Required work: Lines of the records that hold the word "rosy" are to be counted; give the number and nothing more.

Material for this exercise:
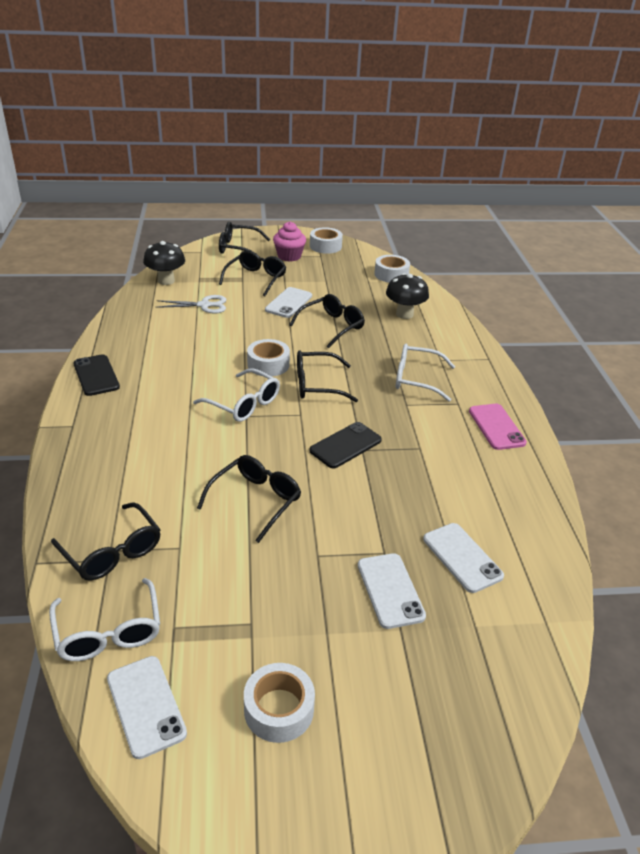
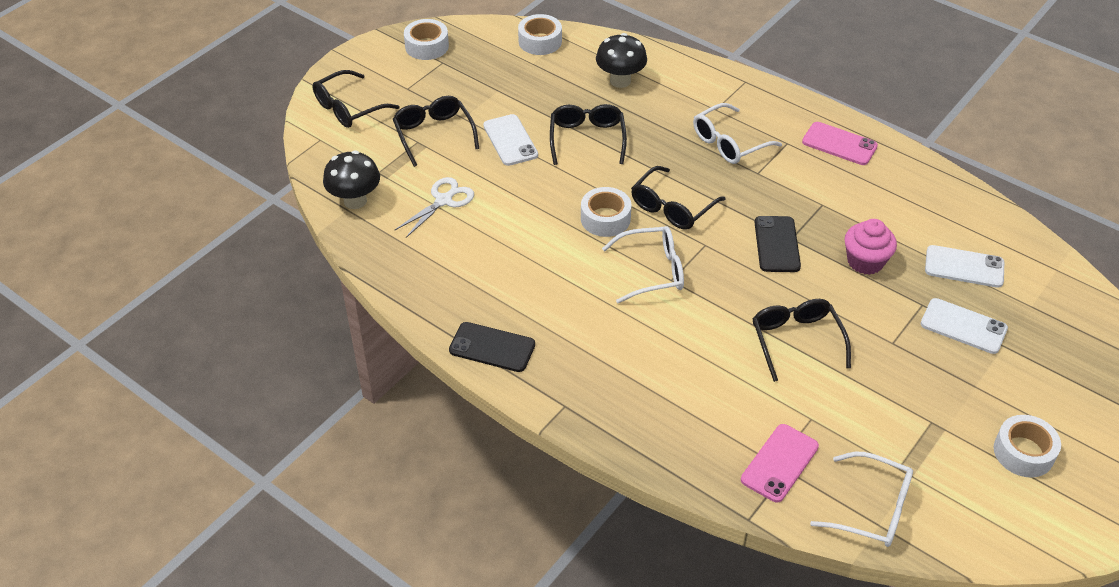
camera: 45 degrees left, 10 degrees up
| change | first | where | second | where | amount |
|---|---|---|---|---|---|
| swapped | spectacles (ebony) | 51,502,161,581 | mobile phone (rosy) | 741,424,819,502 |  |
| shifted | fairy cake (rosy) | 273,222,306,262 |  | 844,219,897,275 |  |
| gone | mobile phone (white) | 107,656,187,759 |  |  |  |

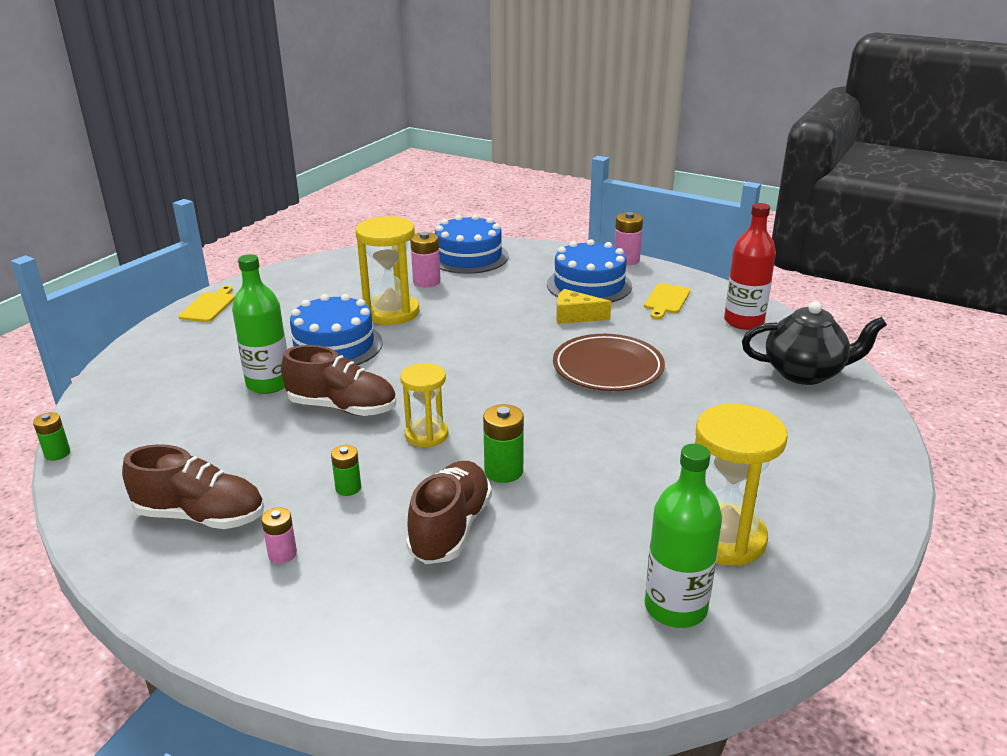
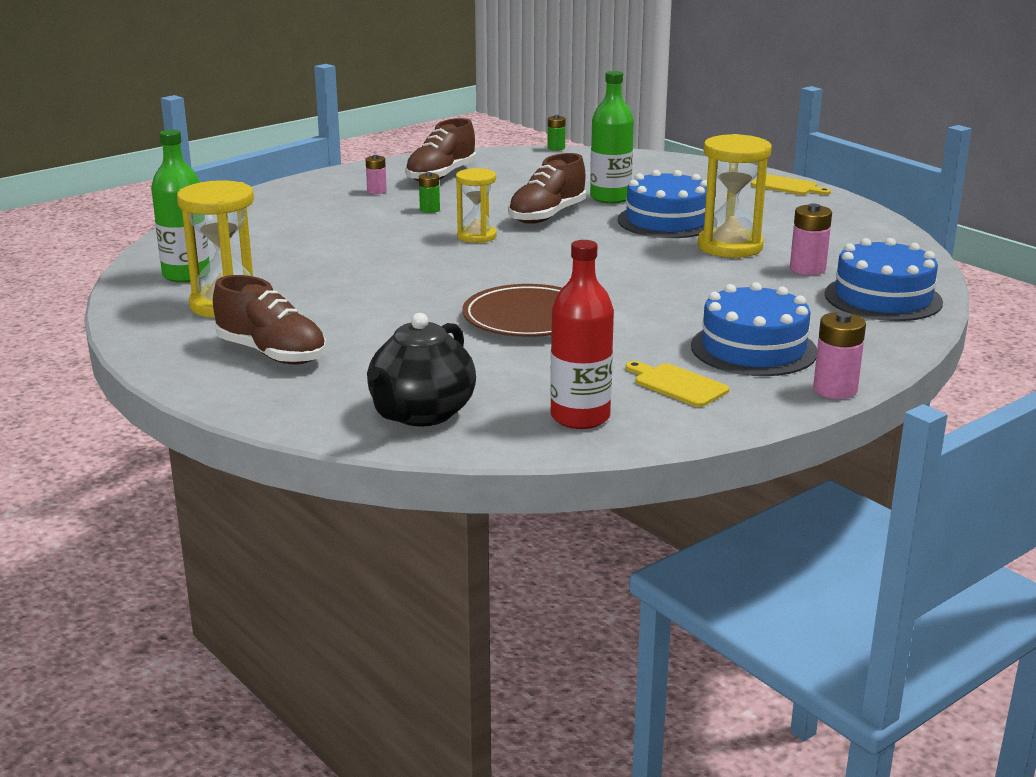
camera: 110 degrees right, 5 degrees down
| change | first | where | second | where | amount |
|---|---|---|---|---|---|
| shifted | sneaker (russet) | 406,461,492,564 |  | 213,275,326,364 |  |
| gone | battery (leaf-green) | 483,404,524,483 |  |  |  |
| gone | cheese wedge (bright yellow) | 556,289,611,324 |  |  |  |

* * *

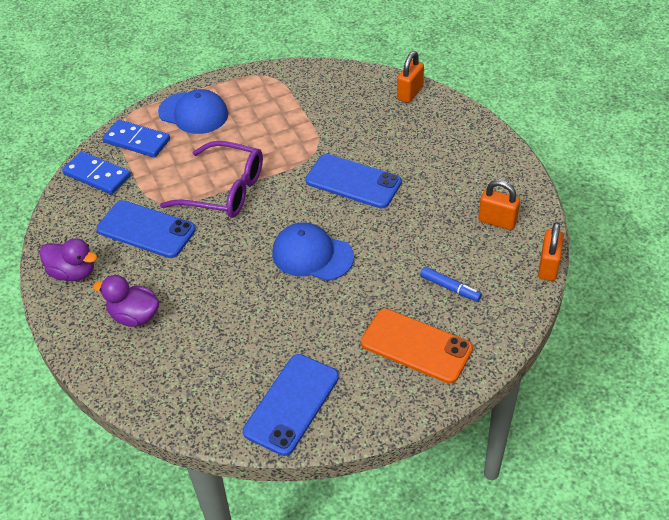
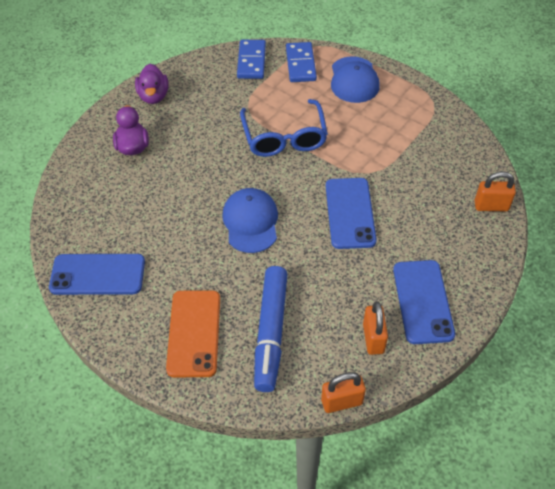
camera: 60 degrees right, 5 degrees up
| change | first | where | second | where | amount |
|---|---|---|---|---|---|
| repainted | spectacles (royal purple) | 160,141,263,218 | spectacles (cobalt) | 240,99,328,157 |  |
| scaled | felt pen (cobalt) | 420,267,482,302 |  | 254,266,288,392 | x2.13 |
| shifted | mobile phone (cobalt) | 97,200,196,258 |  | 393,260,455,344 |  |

Task result: 2